> **AIM OF THE EXERCISE**: Every line in the records below with the string "degrees" needs to be copied out.

---

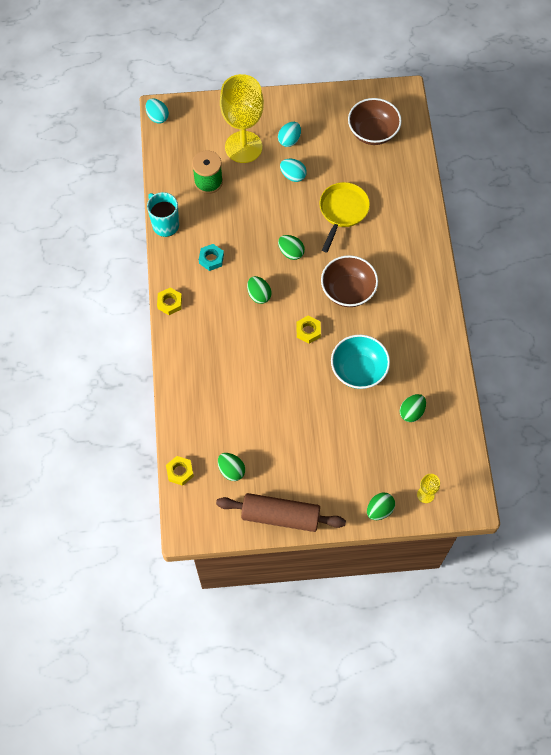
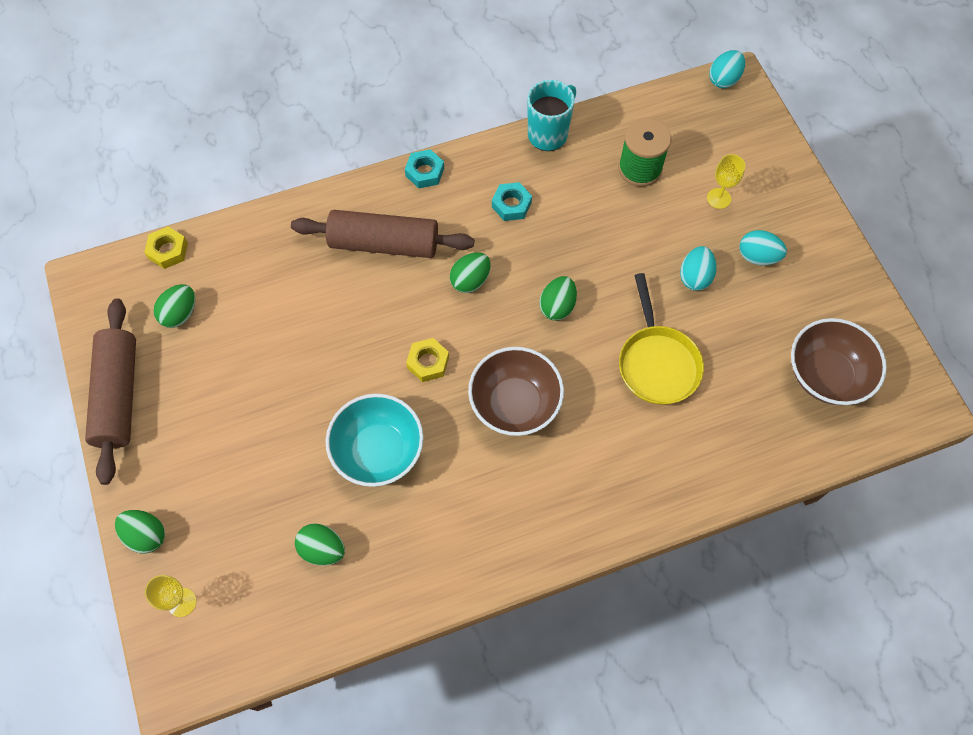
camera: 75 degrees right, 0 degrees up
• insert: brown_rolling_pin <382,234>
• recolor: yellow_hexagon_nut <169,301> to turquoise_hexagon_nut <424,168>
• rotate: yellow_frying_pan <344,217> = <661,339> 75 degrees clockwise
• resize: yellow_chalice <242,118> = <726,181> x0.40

---

> **RESULT**:
camera: 75 degrees right, 0 degrees up
• rotate: yellow_frying_pan <344,217> = <661,339> 75 degrees clockwise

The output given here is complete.